§ Given data
*** Begin section ***

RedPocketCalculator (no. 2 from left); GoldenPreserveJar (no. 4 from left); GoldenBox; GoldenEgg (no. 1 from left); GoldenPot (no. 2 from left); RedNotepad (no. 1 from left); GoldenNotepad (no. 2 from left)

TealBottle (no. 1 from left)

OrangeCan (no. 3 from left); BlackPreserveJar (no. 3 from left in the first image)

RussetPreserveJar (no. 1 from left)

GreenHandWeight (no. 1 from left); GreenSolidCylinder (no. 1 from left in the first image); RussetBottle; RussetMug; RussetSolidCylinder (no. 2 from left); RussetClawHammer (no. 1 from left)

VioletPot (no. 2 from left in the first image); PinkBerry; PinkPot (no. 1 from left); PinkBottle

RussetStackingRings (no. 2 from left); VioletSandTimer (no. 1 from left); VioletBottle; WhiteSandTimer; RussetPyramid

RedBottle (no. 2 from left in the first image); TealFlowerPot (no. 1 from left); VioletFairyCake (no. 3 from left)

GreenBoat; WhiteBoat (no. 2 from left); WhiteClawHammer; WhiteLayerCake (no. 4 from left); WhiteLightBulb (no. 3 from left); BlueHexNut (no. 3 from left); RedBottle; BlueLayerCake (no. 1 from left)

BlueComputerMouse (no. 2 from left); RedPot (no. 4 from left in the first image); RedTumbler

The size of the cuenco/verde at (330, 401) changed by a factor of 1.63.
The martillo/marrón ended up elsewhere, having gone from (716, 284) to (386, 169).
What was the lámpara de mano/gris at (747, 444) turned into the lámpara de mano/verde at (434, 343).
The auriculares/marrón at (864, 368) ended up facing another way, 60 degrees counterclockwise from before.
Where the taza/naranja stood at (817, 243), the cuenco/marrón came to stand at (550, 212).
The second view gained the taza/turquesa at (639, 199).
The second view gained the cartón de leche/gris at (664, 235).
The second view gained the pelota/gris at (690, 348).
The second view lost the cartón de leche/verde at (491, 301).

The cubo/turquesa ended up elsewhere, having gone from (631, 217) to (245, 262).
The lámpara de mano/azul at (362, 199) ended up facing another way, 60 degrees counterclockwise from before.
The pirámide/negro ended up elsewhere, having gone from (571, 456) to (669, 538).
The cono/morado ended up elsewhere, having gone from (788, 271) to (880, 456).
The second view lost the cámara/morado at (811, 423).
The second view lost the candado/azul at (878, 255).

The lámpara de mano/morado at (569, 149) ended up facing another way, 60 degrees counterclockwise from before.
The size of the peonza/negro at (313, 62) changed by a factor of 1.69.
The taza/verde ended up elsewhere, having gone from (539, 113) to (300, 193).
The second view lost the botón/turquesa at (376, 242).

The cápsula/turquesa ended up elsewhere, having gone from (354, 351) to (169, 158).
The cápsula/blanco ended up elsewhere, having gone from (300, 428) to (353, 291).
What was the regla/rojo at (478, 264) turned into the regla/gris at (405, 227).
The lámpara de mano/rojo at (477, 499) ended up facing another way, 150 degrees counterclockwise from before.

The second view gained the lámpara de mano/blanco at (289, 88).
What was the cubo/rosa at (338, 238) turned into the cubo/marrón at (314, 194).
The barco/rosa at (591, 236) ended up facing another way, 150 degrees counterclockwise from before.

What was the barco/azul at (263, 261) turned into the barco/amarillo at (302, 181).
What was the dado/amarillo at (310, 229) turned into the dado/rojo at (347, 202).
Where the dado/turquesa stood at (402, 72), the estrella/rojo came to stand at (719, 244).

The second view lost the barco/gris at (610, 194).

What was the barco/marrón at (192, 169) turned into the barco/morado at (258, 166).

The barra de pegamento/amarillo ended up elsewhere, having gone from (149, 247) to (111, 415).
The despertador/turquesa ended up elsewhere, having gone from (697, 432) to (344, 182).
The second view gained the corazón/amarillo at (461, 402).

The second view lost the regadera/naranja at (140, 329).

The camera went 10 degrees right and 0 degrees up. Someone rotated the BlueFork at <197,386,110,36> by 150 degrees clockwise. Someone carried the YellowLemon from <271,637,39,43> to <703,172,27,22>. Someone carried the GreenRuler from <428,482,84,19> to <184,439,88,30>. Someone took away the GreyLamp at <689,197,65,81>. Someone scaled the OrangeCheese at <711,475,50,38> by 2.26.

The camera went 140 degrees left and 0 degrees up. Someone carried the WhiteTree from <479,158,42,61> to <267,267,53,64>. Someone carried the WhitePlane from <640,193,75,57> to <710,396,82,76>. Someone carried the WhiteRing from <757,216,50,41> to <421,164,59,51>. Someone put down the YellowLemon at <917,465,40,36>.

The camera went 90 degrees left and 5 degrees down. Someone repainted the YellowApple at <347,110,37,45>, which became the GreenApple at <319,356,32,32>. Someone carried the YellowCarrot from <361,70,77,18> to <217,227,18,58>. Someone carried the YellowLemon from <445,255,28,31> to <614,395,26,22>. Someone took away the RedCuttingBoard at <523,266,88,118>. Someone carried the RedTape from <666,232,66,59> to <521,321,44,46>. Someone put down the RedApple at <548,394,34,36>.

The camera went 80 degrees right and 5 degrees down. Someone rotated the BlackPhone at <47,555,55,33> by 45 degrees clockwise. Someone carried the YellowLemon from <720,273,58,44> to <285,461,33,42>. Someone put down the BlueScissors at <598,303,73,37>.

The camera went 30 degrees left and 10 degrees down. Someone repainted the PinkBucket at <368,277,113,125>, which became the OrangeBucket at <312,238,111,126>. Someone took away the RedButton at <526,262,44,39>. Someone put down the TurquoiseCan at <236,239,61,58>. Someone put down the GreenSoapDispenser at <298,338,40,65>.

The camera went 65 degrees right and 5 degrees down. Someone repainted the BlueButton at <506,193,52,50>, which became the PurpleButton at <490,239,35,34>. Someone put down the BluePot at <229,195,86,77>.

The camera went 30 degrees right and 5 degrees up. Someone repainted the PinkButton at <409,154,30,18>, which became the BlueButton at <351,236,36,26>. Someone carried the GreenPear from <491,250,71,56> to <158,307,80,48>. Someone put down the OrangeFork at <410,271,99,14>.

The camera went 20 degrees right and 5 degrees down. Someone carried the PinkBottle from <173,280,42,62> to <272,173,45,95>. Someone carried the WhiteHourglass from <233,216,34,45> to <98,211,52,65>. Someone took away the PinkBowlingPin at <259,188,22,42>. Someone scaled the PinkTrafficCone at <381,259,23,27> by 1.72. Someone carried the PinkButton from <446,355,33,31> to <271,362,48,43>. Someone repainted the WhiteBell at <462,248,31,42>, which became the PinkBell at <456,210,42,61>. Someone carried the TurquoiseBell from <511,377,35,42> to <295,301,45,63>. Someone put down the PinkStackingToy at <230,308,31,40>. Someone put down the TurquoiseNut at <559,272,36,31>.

*** End section ***

§ Exercise objective
Retype every record above exactly.

§ Exercise solution
RedPocketCalculator (no. 2 from left); GoldenPreserveJar (no. 4 from left); GoldenBox; GoldenEgg (no. 1 from left); GoldenPot (no. 2 from left); RedNotepad (no. 1 from left); GoldenNotepad (no. 2 from left)

TealBottle (no. 1 from left)

OrangeCan (no. 3 from left); BlackPreserveJar (no. 3 from left in the first image)

RussetPreserveJar (no. 1 from left)

GreenHandWeight (no. 1 from left); GreenSolidCylinder (no. 1 from left in the first image); RussetBottle; RussetMug; RussetSolidCylinder (no. 2 from left); RussetClawHammer (no. 1 from left)

VioletPot (no. 2 from left in the first image); PinkBerry; PinkPot (no. 1 from left); PinkBottle

RussetStackingRings (no. 2 from left); VioletSandTimer (no. 1 from left); VioletBottle; WhiteSandTimer; RussetPyramid

RedBottle (no. 2 from left in the first image); TealFlowerPot (no. 1 from left); VioletFairyCake (no. 3 from left)

GreenBoat; WhiteBoat (no. 2 from left); WhiteClawHammer; WhiteLayerCake (no. 4 from left); WhiteLightBulb (no. 3 from left); BlueHexNut (no. 3 from left); RedBottle; BlueLayerCake (no. 1 from left)

BlueComputerMouse (no. 2 from left); RedPot (no. 4 from left in the first image); RedTumbler

The size of the cuenco/verde at (330, 401) changed by a factor of 1.63.
The martillo/marrón ended up elsewhere, having gone from (716, 284) to (386, 169).
What was the lámpara de mano/gris at (747, 444) turned into the lámpara de mano/verde at (434, 343).
The auriculares/marrón at (864, 368) ended up facing another way, 60 degrees counterclockwise from before.
Where the taza/naranja stood at (817, 243), the cuenco/marrón came to stand at (550, 212).
The second view gained the taza/turquesa at (639, 199).
The second view gained the cartón de leche/gris at (664, 235).
The second view gained the pelota/gris at (690, 348).
The second view lost the cartón de leche/verde at (491, 301).

The cubo/turquesa ended up elsewhere, having gone from (631, 217) to (245, 262).
The lámpara de mano/azul at (362, 199) ended up facing another way, 60 degrees counterclockwise from before.
The pirámide/negro ended up elsewhere, having gone from (571, 456) to (669, 538).
The cono/morado ended up elsewhere, having gone from (788, 271) to (880, 456).
The second view lost the cámara/morado at (811, 423).
The second view lost the candado/azul at (878, 255).

The lámpara de mano/morado at (569, 149) ended up facing another way, 60 degrees counterclockwise from before.
The size of the peonza/negro at (313, 62) changed by a factor of 1.69.
The taza/verde ended up elsewhere, having gone from (539, 113) to (300, 193).
The second view lost the botón/turquesa at (376, 242).

The cápsula/turquesa ended up elsewhere, having gone from (354, 351) to (169, 158).
The cápsula/blanco ended up elsewhere, having gone from (300, 428) to (353, 291).
What was the regla/rojo at (478, 264) turned into the regla/gris at (405, 227).
The lámpara de mano/rojo at (477, 499) ended up facing another way, 150 degrees counterclockwise from before.

The second view gained the lámpara de mano/blanco at (289, 88).
What was the cubo/rosa at (338, 238) turned into the cubo/marrón at (314, 194).
The barco/rosa at (591, 236) ended up facing another way, 150 degrees counterclockwise from before.

What was the barco/azul at (263, 261) turned into the barco/amarillo at (302, 181).
What was the dado/amarillo at (310, 229) turned into the dado/rojo at (347, 202).
Where the dado/turquesa stood at (402, 72), the estrella/rojo came to stand at (719, 244).

The second view lost the barco/gris at (610, 194).

What was the barco/marrón at (192, 169) turned into the barco/morado at (258, 166).

The barra de pegamento/amarillo ended up elsewhere, having gone from (149, 247) to (111, 415).
The despertador/turquesa ended up elsewhere, having gone from (697, 432) to (344, 182).
The second view gained the corazón/amarillo at (461, 402).

The second view lost the regadera/naranja at (140, 329).

The camera went 10 degrees right and 0 degrees up. Someone rotated the BlueFork at <197,386,110,36> by 150 degrees clockwise. Someone carried the YellowLemon from <271,637,39,43> to <703,172,27,22>. Someone carried the GreenRuler from <428,482,84,19> to <184,439,88,30>. Someone took away the GreyLamp at <689,197,65,81>. Someone scaled the OrangeCheese at <711,475,50,38> by 2.26.

The camera went 140 degrees left and 0 degrees up. Someone carried the WhiteTree from <479,158,42,61> to <267,267,53,64>. Someone carried the WhitePlane from <640,193,75,57> to <710,396,82,76>. Someone carried the WhiteRing from <757,216,50,41> to <421,164,59,51>. Someone put down the YellowLemon at <917,465,40,36>.

The camera went 90 degrees left and 5 degrees down. Someone repainted the YellowApple at <347,110,37,45>, which became the GreenApple at <319,356,32,32>. Someone carried the YellowCarrot from <361,70,77,18> to <217,227,18,58>. Someone carried the YellowLemon from <445,255,28,31> to <614,395,26,22>. Someone took away the RedCuttingBoard at <523,266,88,118>. Someone carried the RedTape from <666,232,66,59> to <521,321,44,46>. Someone put down the RedApple at <548,394,34,36>.

The camera went 80 degrees right and 5 degrees down. Someone rotated the BlackPhone at <47,555,55,33> by 45 degrees clockwise. Someone carried the YellowLemon from <720,273,58,44> to <285,461,33,42>. Someone put down the BlueScissors at <598,303,73,37>.

The camera went 30 degrees left and 10 degrees down. Someone repainted the PinkBucket at <368,277,113,125>, which became the OrangeBucket at <312,238,111,126>. Someone took away the RedButton at <526,262,44,39>. Someone put down the TurquoiseCan at <236,239,61,58>. Someone put down the GreenSoapDispenser at <298,338,40,65>.

The camera went 65 degrees right and 5 degrees down. Someone repainted the BlueButton at <506,193,52,50>, which became the PurpleButton at <490,239,35,34>. Someone put down the BluePot at <229,195,86,77>.

The camera went 30 degrees right and 5 degrees up. Someone repainted the PinkButton at <409,154,30,18>, which became the BlueButton at <351,236,36,26>. Someone carried the GreenPear from <491,250,71,56> to <158,307,80,48>. Someone put down the OrangeFork at <410,271,99,14>.

The camera went 20 degrees right and 5 degrees down. Someone carried the PinkBottle from <173,280,42,62> to <272,173,45,95>. Someone carried the WhiteHourglass from <233,216,34,45> to <98,211,52,65>. Someone took away the PinkBowlingPin at <259,188,22,42>. Someone scaled the PinkTrafficCone at <381,259,23,27> by 1.72. Someone carried the PinkButton from <446,355,33,31> to <271,362,48,43>. Someone repainted the WhiteBell at <462,248,31,42>, which became the PinkBell at <456,210,42,61>. Someone carried the TurquoiseBell from <511,377,35,42> to <295,301,45,63>. Someone put down the PinkStackingToy at <230,308,31,40>. Someone put down the TurquoiseNut at <559,272,36,31>.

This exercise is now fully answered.